Data extracts below:

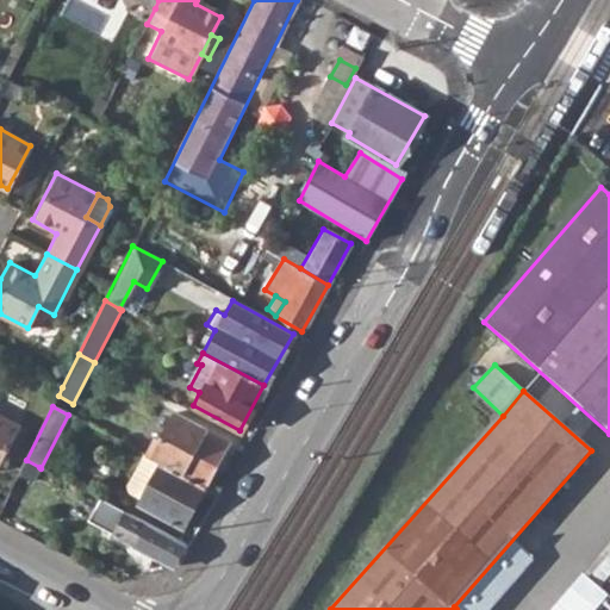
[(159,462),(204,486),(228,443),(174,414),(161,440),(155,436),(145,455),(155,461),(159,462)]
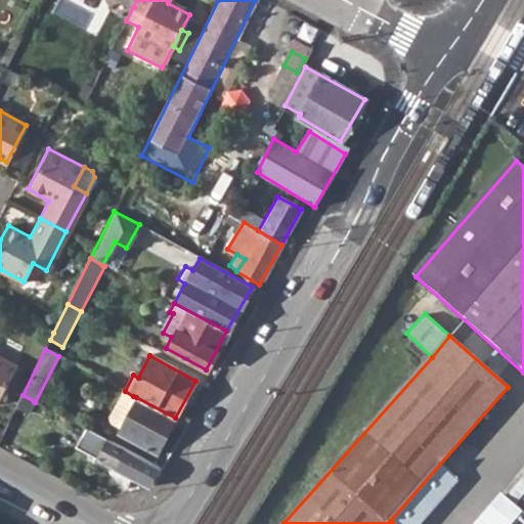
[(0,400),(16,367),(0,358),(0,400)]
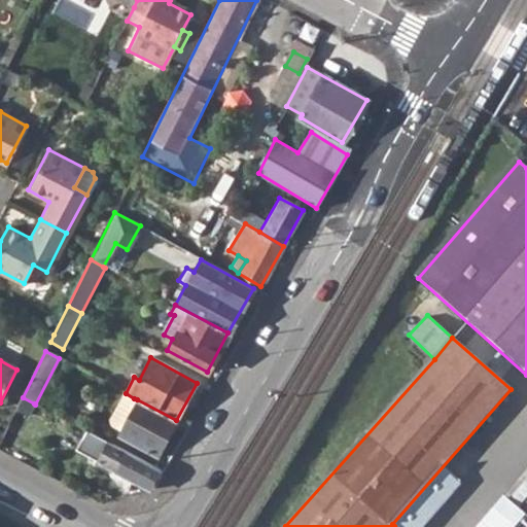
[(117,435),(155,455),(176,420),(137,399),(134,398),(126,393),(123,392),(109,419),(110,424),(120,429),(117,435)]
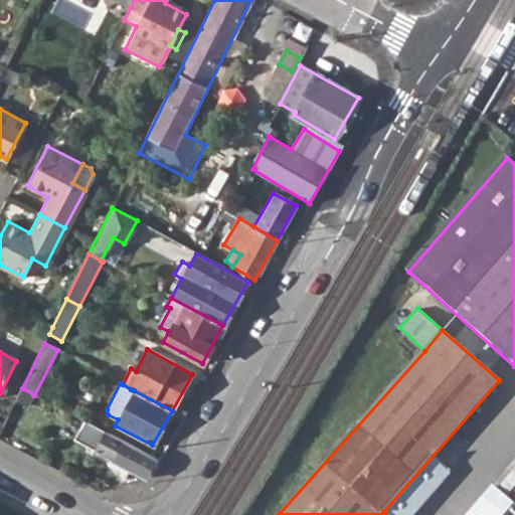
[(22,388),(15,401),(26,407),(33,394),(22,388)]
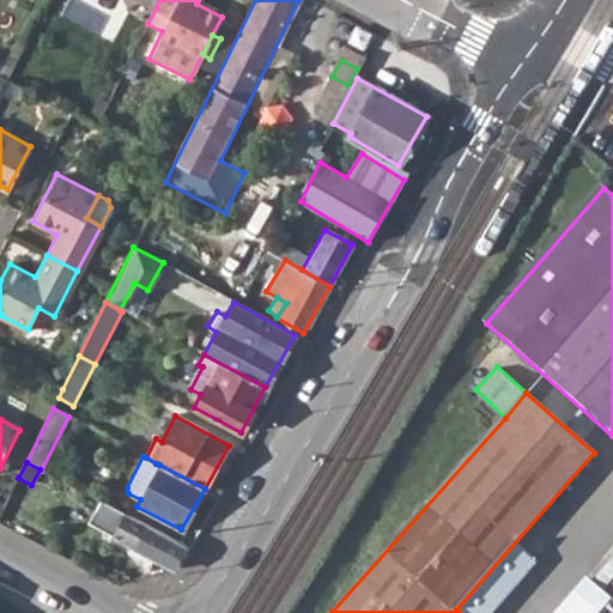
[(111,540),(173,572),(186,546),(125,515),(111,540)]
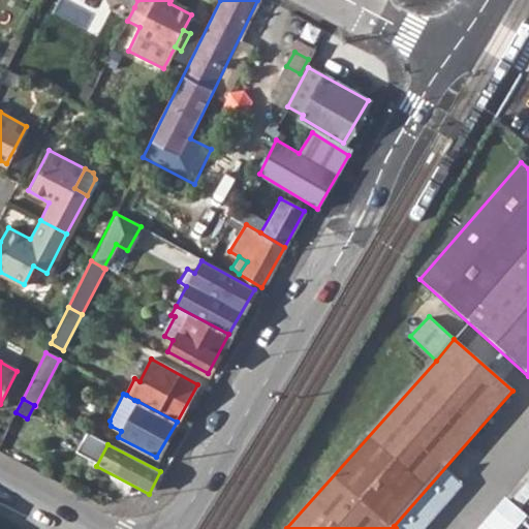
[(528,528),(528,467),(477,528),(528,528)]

End of Data extracts.
Data extracts below:

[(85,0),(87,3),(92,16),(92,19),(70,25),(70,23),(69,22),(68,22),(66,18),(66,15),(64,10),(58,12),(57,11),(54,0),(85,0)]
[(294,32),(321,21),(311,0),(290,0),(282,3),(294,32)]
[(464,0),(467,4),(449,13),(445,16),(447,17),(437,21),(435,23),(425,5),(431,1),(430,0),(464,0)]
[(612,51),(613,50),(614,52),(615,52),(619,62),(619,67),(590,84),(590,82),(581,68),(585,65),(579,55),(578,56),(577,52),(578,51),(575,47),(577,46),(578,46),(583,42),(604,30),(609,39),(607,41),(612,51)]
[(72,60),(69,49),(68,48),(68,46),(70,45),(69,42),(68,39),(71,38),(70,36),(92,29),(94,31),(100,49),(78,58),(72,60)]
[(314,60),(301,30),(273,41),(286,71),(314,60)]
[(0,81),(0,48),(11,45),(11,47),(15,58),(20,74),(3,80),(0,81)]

End of Data extracts.

● **Brief**: In the listing above, find the line holding "[(294,32),(321,21),(311,0),(290,0),(282,3),(294,32)]" and the line holding "[(0,81),(0,48),(11,45),(11,47),(15,58),(20,74),(3,80),(0,81)]", then output those two lines and every line between them exactly.

● **Written solution**:
[(294,32),(321,21),(311,0),(290,0),(282,3),(294,32)]
[(464,0),(467,4),(449,13),(445,16),(447,17),(437,21),(435,23),(425,5),(431,1),(430,0),(464,0)]
[(612,51),(613,50),(614,52),(615,52),(619,62),(619,67),(590,84),(590,82),(581,68),(585,65),(579,55),(578,56),(577,52),(578,51),(575,47),(577,46),(578,46),(583,42),(604,30),(609,39),(607,41),(612,51)]
[(72,60),(69,49),(68,48),(68,46),(70,45),(69,42),(68,39),(71,38),(70,36),(92,29),(94,31),(100,49),(78,58),(72,60)]
[(314,60),(301,30),(273,41),(286,71),(314,60)]
[(0,81),(0,48),(11,45),(11,47),(15,58),(20,74),(3,80),(0,81)]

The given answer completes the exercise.